**RECORDED DATA**
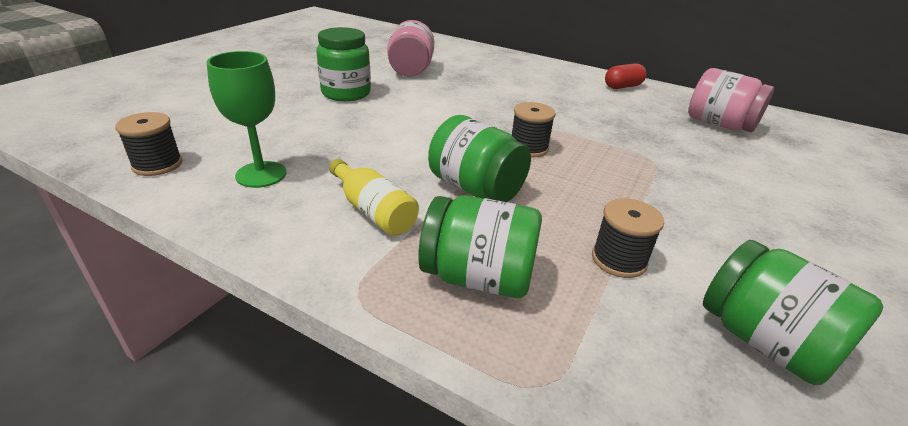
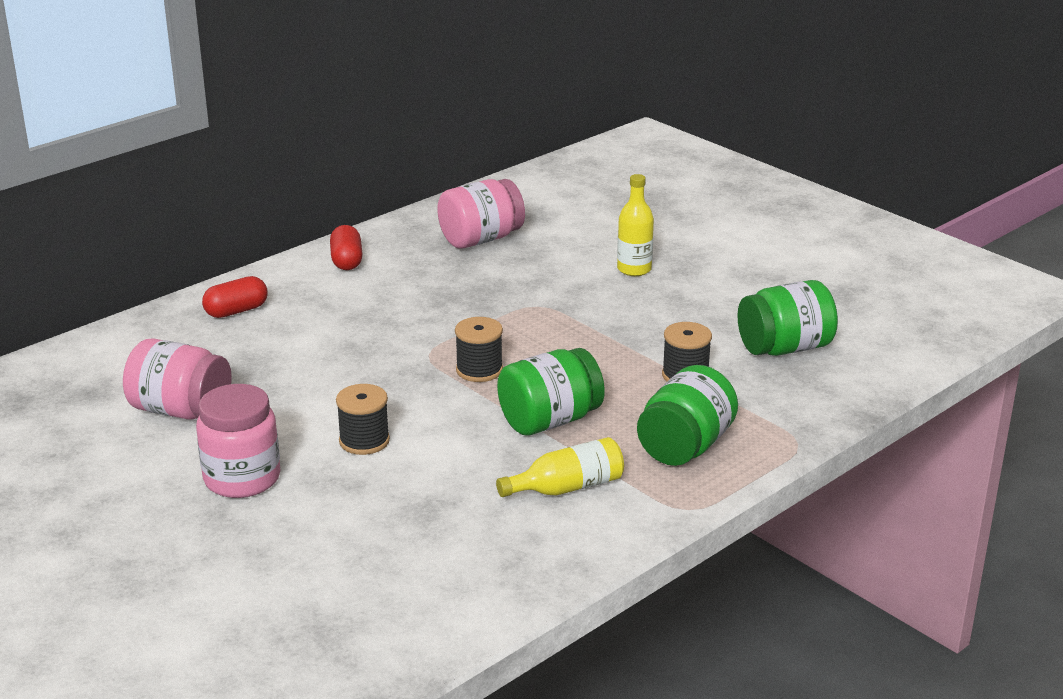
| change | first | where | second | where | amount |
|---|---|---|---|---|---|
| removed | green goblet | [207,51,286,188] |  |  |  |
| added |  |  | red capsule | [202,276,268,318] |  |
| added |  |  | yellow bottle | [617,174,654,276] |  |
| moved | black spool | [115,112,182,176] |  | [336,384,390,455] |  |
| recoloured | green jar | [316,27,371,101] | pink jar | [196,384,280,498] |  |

**DIRECTIONS**
Write out exactly the lines that begin at the one containing "moved | black" and continue through the last line of the data, and only those.

**OUTPUT FOR THIS TASK**
| moved | black spool | [115,112,182,176] |  | [336,384,390,455] |  |
| recoloured | green jar | [316,27,371,101] | pink jar | [196,384,280,498] |  |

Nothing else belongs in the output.